■ **Information given**
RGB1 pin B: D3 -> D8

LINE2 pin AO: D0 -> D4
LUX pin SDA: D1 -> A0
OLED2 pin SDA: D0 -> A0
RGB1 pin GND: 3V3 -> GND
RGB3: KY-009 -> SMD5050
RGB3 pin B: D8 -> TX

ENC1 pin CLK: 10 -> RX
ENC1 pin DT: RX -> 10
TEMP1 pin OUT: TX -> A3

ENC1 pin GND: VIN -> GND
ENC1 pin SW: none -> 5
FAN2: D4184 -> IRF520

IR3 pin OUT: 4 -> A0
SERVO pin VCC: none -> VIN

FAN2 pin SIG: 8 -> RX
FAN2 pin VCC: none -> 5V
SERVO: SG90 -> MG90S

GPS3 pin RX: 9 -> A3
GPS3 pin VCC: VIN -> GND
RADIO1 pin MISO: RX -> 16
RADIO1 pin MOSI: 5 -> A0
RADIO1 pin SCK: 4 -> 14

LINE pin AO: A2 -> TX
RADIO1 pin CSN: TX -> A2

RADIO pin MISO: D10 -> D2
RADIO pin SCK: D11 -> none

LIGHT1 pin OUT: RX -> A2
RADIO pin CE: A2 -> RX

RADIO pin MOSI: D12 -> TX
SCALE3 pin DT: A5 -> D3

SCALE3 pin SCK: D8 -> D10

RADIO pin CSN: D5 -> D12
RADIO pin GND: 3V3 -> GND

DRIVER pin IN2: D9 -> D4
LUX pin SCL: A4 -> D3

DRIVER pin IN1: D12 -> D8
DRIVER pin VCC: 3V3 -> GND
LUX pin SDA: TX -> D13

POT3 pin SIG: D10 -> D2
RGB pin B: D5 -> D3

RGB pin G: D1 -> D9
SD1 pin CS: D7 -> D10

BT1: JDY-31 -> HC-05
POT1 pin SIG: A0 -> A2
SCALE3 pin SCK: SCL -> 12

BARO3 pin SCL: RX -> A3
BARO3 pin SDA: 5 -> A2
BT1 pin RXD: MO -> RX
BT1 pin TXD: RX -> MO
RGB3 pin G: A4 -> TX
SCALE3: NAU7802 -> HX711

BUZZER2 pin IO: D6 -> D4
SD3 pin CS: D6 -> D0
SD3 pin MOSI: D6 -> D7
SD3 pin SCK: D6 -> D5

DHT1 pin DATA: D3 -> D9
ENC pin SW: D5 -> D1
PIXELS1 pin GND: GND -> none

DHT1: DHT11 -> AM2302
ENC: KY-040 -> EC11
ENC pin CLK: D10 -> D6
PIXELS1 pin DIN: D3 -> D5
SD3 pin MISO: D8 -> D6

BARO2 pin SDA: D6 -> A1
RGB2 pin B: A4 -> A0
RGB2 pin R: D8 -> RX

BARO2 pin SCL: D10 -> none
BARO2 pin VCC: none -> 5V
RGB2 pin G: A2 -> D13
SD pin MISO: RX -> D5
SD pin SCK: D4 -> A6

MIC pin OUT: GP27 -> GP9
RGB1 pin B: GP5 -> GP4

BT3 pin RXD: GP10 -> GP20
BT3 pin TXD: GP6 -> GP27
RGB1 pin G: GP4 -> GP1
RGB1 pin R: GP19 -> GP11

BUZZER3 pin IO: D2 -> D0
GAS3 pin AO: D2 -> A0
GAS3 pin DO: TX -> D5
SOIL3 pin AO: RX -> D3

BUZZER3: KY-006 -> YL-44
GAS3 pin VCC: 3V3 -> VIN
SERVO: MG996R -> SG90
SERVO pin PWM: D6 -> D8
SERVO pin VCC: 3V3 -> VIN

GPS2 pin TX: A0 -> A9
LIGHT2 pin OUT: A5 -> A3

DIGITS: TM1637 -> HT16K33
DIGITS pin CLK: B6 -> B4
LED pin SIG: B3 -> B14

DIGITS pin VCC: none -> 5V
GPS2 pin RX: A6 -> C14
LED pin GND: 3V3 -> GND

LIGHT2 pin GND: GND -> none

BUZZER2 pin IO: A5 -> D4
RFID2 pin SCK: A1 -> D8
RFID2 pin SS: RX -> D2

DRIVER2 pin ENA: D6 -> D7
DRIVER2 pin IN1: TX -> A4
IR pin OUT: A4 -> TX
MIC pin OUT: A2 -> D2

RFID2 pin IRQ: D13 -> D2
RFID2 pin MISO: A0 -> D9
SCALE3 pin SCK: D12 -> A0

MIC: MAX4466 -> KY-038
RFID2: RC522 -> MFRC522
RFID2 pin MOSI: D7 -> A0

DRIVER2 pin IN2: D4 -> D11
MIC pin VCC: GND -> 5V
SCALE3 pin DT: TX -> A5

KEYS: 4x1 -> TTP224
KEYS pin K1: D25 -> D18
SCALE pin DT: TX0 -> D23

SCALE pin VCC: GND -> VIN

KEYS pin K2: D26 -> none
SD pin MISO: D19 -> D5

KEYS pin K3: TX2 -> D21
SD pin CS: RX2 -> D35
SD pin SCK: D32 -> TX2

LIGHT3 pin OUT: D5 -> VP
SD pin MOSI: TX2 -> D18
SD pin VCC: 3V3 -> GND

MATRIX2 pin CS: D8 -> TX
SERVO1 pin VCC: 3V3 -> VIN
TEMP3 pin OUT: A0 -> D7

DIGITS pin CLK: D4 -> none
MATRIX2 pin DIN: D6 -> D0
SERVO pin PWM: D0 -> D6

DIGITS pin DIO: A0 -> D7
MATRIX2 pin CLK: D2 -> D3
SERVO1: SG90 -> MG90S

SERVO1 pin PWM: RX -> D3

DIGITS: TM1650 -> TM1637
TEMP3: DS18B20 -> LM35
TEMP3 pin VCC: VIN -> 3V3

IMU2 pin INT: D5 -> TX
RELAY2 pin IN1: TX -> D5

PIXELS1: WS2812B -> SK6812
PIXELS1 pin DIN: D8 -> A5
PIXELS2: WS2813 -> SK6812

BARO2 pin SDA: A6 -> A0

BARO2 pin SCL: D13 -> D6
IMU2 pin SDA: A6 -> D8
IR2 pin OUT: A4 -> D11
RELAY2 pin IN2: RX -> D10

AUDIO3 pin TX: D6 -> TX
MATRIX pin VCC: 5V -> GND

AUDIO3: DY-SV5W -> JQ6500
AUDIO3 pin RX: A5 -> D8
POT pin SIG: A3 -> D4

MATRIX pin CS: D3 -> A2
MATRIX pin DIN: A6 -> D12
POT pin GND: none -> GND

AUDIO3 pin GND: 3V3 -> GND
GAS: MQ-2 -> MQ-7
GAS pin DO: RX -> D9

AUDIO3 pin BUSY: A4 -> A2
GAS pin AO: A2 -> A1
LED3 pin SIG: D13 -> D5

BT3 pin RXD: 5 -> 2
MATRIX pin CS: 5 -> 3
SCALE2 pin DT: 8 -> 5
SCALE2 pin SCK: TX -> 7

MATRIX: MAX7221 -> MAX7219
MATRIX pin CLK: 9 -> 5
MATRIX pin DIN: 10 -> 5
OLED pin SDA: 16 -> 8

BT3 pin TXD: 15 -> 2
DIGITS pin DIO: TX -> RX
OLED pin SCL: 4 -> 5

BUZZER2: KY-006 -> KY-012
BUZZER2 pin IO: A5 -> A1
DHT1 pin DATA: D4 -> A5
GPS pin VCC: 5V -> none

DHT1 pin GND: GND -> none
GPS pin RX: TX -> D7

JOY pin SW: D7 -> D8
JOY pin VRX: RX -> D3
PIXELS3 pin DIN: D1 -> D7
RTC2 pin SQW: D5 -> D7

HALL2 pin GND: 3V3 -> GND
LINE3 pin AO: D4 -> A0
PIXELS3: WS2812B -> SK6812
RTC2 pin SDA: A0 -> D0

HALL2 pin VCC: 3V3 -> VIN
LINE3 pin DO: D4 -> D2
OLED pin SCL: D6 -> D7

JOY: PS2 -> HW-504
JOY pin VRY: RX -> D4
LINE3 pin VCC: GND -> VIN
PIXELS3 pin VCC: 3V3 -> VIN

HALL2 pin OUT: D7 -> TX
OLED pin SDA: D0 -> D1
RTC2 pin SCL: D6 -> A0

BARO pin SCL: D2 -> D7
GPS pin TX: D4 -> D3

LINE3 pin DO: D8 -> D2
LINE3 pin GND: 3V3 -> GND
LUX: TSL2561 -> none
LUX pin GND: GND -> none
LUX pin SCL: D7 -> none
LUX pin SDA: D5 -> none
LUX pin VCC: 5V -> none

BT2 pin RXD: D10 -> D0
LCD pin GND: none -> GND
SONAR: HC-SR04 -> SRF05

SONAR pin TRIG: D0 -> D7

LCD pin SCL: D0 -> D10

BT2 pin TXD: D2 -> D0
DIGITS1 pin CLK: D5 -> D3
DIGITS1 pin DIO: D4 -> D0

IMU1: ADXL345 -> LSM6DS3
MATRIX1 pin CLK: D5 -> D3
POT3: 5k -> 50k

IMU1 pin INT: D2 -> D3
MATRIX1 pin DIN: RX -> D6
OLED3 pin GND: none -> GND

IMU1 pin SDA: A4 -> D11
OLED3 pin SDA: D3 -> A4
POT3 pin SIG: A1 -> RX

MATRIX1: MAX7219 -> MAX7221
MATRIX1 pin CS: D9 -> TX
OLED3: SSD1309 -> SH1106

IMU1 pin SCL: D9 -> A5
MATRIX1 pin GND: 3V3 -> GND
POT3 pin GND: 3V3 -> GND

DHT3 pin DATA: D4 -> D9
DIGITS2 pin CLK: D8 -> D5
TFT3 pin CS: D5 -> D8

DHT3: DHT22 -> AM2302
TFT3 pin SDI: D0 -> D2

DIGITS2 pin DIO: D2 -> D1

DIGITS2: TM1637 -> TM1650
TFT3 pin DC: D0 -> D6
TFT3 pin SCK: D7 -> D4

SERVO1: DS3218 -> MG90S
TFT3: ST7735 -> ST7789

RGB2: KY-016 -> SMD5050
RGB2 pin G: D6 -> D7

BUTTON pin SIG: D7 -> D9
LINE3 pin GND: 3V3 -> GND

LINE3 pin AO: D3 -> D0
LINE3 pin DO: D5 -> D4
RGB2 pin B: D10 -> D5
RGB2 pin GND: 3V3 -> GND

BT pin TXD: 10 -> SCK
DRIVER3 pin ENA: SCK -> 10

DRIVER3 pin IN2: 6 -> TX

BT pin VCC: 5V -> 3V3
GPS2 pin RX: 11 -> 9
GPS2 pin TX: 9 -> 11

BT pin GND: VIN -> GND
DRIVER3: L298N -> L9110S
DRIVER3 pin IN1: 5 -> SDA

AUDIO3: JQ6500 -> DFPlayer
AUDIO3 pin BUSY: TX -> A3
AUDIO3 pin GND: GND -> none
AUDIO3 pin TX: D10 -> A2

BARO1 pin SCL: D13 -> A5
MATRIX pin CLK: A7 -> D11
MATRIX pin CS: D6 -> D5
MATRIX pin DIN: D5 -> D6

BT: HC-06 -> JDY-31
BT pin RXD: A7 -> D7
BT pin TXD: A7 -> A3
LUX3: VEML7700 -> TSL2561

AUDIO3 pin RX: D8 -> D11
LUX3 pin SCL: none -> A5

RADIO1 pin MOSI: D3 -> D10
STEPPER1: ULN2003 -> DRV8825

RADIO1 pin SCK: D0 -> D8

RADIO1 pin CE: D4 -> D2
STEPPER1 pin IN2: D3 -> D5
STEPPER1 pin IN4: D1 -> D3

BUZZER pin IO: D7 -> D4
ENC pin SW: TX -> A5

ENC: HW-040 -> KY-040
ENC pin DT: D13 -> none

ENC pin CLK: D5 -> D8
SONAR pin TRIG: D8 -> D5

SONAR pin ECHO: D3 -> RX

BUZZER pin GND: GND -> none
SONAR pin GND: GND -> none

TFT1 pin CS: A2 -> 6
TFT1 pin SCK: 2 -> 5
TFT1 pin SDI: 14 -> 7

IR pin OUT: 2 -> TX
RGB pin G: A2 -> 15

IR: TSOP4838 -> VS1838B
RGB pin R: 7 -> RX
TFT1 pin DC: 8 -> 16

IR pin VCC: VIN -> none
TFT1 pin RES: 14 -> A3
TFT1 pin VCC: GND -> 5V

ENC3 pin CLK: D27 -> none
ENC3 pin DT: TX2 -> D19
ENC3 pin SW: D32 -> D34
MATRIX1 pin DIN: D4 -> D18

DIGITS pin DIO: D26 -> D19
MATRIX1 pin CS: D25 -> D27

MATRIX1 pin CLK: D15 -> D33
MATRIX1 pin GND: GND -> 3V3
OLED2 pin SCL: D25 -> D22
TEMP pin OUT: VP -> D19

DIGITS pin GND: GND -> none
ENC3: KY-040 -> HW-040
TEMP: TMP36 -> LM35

■ **Work instruction**
Above are some records; copy exactly the lines from the one with "LIGHT1 pin OUT: RX -> A2" through the one with "RGB3 pin G: A4 -> TX", both included, and no others.

■ **Exercise result**
LIGHT1 pin OUT: RX -> A2
RADIO pin CE: A2 -> RX

RADIO pin MOSI: D12 -> TX
SCALE3 pin DT: A5 -> D3

SCALE3 pin SCK: D8 -> D10

RADIO pin CSN: D5 -> D12
RADIO pin GND: 3V3 -> GND

DRIVER pin IN2: D9 -> D4
LUX pin SCL: A4 -> D3

DRIVER pin IN1: D12 -> D8
DRIVER pin VCC: 3V3 -> GND
LUX pin SDA: TX -> D13

POT3 pin SIG: D10 -> D2
RGB pin B: D5 -> D3

RGB pin G: D1 -> D9
SD1 pin CS: D7 -> D10

BT1: JDY-31 -> HC-05
POT1 pin SIG: A0 -> A2
SCALE3 pin SCK: SCL -> 12

BARO3 pin SCL: RX -> A3
BARO3 pin SDA: 5 -> A2
BT1 pin RXD: MO -> RX
BT1 pin TXD: RX -> MO
RGB3 pin G: A4 -> TX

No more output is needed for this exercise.